### EXERCISE MATERIALS
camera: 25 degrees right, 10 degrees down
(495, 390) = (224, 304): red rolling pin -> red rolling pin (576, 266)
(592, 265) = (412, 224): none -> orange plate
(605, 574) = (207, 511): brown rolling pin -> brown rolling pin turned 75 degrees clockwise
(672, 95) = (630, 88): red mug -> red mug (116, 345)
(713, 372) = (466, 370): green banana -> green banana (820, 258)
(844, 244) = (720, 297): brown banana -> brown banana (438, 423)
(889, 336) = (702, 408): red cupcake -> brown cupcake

---

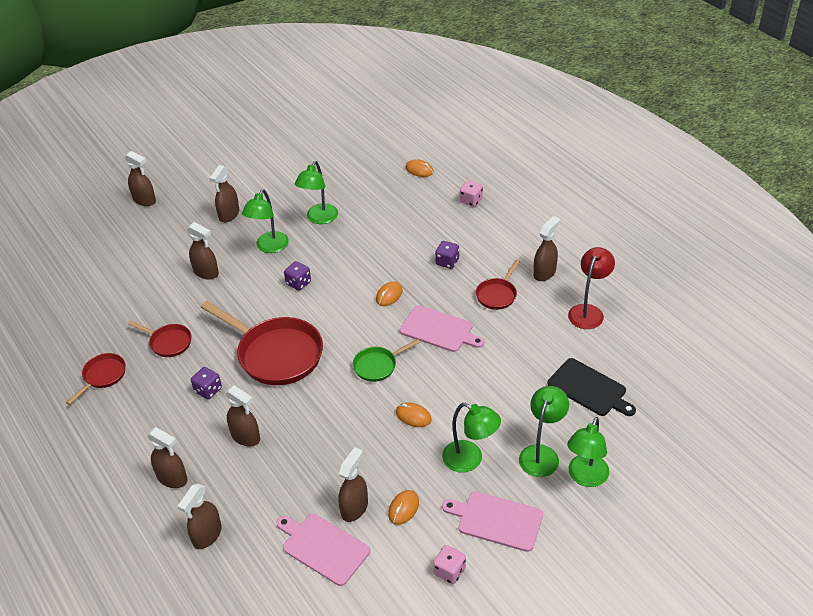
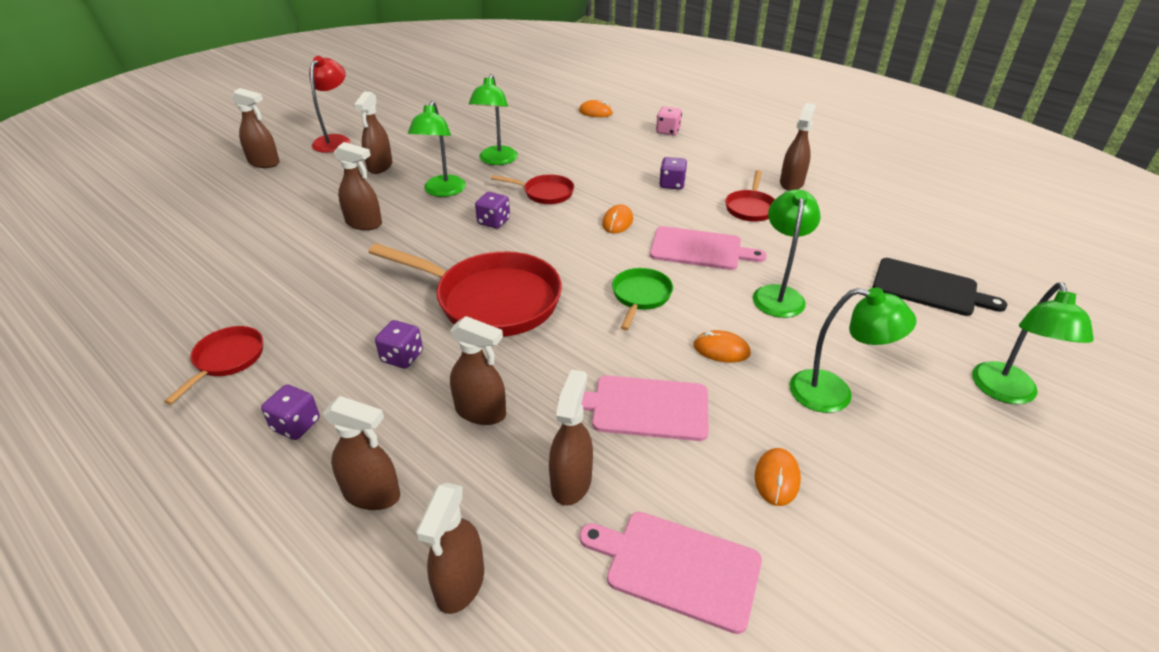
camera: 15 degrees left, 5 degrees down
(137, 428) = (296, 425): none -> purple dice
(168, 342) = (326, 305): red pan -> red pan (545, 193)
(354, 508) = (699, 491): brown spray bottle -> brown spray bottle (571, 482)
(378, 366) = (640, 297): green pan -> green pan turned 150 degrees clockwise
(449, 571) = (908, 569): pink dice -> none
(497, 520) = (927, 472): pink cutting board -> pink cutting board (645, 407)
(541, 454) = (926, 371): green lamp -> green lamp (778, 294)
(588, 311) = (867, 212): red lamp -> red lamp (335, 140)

### WORK TASK
Find the lines above that contain "camera" and report their number, without comment.

### ANSWER BELOW
2